▶ **ASSIGNED TASK**
Please copy out each line of the entries in which "green" appears.
━━ RECORDS TO PROCESS
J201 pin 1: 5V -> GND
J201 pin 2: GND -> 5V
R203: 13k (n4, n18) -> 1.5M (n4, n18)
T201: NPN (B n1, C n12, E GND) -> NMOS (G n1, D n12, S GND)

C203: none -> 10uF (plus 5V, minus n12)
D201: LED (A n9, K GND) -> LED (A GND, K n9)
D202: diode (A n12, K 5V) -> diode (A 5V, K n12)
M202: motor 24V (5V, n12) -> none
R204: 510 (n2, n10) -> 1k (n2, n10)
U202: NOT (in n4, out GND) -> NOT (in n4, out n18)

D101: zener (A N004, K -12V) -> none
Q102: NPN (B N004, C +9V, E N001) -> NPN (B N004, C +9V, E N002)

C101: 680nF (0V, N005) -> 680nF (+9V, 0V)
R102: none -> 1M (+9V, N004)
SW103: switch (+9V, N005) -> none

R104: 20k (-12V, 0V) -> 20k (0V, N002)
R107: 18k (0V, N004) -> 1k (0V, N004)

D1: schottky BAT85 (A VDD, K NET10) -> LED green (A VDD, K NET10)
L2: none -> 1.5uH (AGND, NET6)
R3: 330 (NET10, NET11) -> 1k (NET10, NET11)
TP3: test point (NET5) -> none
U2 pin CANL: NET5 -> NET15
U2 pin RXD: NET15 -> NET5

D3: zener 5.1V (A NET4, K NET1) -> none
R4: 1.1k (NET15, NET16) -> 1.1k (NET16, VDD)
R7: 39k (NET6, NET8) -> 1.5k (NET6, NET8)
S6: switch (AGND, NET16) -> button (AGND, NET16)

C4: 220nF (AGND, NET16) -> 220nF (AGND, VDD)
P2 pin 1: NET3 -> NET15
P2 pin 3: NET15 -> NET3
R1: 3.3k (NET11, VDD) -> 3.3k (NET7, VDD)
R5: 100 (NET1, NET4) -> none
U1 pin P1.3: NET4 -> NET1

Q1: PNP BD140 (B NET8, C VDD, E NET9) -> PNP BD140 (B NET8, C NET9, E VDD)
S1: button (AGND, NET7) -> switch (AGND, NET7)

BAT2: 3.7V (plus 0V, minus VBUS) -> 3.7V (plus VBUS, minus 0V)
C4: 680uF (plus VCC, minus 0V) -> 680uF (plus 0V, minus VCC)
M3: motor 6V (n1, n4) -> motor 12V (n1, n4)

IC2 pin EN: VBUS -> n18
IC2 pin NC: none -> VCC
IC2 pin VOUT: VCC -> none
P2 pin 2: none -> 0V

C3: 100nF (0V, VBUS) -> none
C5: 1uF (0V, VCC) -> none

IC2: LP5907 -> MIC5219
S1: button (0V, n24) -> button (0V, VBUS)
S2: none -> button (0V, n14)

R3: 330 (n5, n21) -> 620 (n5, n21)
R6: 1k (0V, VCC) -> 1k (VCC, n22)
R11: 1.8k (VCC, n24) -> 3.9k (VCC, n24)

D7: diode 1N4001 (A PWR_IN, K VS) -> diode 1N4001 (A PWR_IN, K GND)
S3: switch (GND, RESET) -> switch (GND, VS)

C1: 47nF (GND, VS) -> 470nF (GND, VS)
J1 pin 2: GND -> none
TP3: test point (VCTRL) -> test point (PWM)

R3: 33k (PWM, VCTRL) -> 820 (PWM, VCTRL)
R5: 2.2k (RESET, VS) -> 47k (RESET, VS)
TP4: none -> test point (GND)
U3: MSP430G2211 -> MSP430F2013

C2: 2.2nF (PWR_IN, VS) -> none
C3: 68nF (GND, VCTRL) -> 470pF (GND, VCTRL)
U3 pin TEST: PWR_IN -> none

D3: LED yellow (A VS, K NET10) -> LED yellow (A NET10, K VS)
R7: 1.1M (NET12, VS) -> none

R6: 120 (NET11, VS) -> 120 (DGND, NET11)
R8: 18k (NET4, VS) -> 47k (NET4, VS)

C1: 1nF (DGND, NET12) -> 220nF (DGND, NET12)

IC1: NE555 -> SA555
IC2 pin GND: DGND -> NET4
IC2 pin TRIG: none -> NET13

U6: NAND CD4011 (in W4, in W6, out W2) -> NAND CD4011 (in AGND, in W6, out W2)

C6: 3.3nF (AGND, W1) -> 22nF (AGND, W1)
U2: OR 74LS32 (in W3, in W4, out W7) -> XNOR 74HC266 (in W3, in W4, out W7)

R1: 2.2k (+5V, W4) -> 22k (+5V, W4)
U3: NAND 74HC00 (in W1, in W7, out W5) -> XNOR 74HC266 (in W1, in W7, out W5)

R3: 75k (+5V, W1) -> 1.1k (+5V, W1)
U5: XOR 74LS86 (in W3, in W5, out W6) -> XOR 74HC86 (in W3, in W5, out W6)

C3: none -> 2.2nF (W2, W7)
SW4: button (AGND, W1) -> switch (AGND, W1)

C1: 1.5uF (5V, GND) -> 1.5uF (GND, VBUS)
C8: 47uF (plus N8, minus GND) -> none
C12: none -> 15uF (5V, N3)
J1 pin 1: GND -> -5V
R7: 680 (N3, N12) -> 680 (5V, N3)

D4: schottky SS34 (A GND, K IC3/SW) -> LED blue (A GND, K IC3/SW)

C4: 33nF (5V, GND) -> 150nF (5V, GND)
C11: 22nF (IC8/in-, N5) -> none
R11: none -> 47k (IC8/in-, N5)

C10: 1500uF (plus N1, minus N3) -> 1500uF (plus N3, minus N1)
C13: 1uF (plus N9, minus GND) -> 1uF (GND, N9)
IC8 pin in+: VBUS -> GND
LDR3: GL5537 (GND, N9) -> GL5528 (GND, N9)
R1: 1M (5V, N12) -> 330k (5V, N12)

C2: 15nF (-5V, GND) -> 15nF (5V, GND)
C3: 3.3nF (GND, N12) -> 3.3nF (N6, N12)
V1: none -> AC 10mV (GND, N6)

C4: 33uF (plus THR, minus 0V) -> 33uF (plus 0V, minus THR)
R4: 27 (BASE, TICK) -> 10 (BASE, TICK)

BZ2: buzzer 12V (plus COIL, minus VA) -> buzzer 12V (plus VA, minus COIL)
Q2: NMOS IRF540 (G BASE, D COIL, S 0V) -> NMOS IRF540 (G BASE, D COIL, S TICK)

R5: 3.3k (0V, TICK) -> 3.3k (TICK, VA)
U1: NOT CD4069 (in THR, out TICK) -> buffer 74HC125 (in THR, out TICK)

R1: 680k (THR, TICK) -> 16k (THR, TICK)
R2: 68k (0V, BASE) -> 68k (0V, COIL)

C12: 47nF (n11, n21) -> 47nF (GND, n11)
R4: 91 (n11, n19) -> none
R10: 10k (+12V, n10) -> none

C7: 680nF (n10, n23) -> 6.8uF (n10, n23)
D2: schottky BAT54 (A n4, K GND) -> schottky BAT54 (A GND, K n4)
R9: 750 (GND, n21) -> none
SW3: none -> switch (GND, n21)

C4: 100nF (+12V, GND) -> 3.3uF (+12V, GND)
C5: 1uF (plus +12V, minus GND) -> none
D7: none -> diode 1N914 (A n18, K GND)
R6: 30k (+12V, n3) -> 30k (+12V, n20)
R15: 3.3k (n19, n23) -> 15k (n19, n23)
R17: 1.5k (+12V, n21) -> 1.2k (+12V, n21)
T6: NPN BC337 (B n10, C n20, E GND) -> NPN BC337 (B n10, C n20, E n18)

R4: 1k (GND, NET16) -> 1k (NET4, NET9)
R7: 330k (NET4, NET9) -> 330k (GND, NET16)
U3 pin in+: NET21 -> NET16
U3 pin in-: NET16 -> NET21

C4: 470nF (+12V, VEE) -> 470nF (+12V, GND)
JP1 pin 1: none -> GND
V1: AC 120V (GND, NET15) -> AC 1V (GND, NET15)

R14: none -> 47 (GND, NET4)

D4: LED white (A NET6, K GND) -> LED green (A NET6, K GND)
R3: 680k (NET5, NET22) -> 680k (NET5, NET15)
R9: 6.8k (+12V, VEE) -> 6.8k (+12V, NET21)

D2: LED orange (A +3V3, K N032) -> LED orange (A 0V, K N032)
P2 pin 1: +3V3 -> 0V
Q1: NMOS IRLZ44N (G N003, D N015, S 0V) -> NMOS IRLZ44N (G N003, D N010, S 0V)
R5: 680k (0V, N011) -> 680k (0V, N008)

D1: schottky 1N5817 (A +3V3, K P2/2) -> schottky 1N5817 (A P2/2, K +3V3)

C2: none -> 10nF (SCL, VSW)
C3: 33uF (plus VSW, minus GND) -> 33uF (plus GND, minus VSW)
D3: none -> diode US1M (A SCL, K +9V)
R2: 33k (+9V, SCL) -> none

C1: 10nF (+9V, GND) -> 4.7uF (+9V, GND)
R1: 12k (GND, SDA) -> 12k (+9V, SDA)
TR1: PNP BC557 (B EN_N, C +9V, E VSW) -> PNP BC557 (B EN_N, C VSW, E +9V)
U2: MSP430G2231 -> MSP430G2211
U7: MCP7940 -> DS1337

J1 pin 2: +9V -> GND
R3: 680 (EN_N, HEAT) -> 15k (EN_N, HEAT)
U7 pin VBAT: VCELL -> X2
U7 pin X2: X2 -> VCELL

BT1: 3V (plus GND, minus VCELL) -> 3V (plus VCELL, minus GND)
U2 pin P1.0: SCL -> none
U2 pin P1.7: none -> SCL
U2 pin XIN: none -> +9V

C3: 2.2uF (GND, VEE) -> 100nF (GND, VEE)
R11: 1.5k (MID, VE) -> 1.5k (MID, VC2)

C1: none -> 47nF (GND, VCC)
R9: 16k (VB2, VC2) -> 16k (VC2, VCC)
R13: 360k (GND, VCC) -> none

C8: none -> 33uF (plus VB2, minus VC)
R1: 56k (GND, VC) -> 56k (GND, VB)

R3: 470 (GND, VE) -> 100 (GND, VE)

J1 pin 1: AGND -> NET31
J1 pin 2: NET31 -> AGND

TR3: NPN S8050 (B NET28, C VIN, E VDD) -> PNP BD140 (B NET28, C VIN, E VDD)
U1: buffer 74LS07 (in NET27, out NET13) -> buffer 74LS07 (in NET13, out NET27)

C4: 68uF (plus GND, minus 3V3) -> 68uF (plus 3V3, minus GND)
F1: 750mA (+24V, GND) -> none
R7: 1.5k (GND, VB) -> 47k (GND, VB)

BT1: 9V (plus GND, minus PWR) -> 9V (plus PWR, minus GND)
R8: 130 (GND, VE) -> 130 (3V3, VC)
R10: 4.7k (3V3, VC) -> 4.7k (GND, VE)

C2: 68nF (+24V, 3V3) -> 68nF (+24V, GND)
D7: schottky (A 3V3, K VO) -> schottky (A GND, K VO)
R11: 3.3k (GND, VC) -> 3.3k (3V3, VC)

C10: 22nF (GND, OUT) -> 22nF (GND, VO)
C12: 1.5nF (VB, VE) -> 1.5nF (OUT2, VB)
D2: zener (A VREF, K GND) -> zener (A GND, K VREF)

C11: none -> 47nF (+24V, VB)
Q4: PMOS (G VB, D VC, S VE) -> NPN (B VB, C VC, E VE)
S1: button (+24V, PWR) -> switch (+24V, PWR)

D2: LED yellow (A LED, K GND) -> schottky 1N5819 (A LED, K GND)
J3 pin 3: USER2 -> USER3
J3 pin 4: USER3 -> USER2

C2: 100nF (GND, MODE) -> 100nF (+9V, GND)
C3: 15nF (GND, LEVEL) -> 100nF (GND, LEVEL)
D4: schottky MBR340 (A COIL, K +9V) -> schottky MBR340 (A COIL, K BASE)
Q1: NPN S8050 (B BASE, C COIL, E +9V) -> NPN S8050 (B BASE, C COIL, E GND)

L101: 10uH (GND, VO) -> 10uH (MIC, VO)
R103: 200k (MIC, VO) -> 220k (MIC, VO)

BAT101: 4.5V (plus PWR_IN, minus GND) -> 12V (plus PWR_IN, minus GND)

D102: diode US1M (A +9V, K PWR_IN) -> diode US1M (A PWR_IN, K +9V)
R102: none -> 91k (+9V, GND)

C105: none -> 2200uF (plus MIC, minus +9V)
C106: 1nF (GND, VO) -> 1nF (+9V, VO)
━━━━
▶ **RESULT OF THE EXERCISE**
D1: schottky BAT85 (A VDD, K NET10) -> LED green (A VDD, K NET10)
D4: LED white (A NET6, K GND) -> LED green (A NET6, K GND)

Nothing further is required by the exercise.